* _Task details_
What follows is a listing to transcribe exactly, leaving the pictures out.
..........
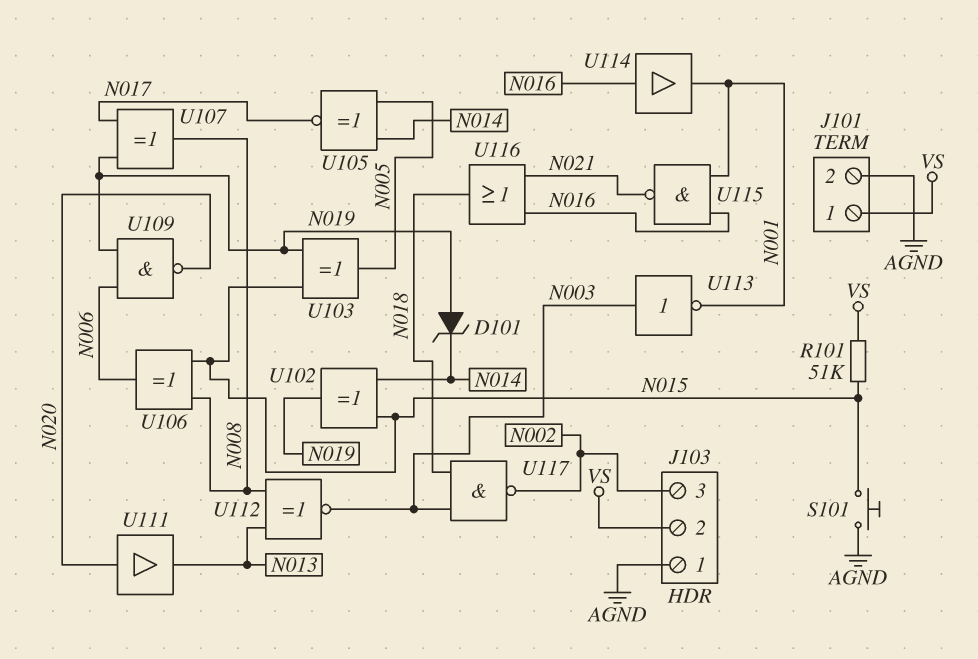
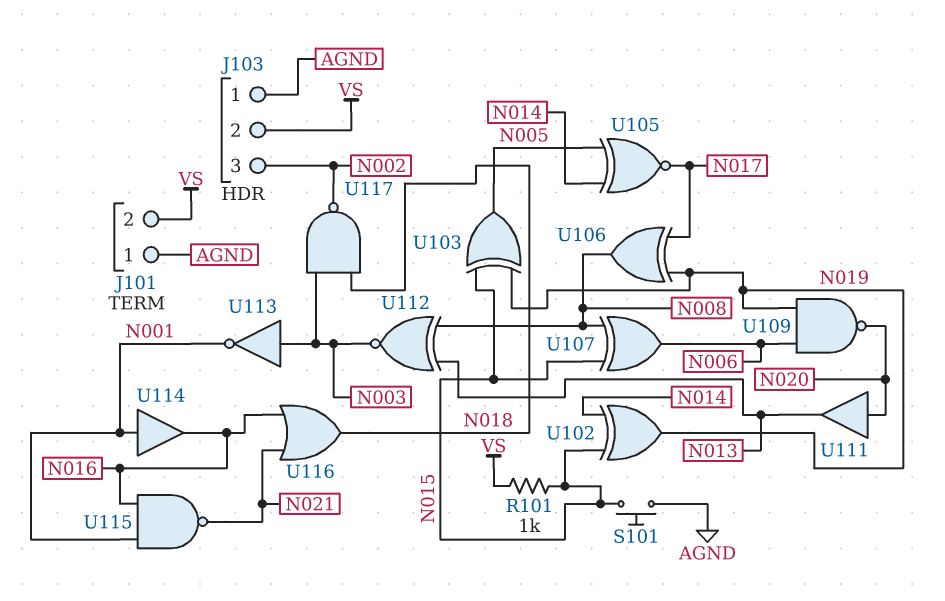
D101: zener (A N019, K N014) -> none
J101 pin 1: VS -> AGND
J101 pin 2: AGND -> VS
R101: 51k (N015, VS) -> 1k (N015, VS)
U106: XOR (in N008, in N015, out N006) -> XOR (in N017, in N019, out N008)
U107: XOR (in N017, in N019, out N008) -> XOR (in N008, in N015, out N006)
U114: buffer (in N016, out N001) -> buffer (in N001, out N016)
..........
* _Answer box_
D101: zener (A N019, K N014) -> none
J101 pin 1: VS -> AGND
J101 pin 2: AGND -> VS
R101: 51k (N015, VS) -> 1k (N015, VS)
U106: XOR (in N008, in N015, out N006) -> XOR (in N017, in N019, out N008)
U107: XOR (in N017, in N019, out N008) -> XOR (in N008, in N015, out N006)
U114: buffer (in N016, out N001) -> buffer (in N001, out N016)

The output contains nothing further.